**Exercise details**
Where a line contains the word "stroma", copy that line in full.

======== Data provided

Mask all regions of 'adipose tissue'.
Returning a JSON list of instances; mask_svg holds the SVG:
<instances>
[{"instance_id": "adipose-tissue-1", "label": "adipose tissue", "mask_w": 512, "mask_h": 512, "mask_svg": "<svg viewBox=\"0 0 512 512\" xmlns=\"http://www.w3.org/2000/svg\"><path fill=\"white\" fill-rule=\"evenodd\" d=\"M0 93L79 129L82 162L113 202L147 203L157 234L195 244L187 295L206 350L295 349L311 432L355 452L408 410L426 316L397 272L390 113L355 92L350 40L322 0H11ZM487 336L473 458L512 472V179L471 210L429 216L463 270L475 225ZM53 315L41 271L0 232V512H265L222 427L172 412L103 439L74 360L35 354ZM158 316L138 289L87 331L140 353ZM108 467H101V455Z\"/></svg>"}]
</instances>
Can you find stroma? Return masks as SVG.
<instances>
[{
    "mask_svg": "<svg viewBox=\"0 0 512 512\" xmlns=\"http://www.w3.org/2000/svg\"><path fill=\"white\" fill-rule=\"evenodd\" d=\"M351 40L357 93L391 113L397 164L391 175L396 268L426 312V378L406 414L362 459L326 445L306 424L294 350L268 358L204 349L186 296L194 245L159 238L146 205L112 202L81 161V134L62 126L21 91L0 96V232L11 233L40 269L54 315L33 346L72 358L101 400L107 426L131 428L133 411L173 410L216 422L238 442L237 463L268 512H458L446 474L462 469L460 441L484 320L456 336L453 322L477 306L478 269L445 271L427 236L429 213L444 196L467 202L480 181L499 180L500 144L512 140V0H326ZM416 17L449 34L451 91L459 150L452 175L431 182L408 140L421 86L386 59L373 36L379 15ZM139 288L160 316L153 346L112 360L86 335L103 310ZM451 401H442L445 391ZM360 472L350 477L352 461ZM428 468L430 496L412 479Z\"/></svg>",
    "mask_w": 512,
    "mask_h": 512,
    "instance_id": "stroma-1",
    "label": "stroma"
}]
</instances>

================

**Complete response**
Can you find stroma? Return masks as SVG.
    "instance_id": "stroma-1",
    "label": "stroma"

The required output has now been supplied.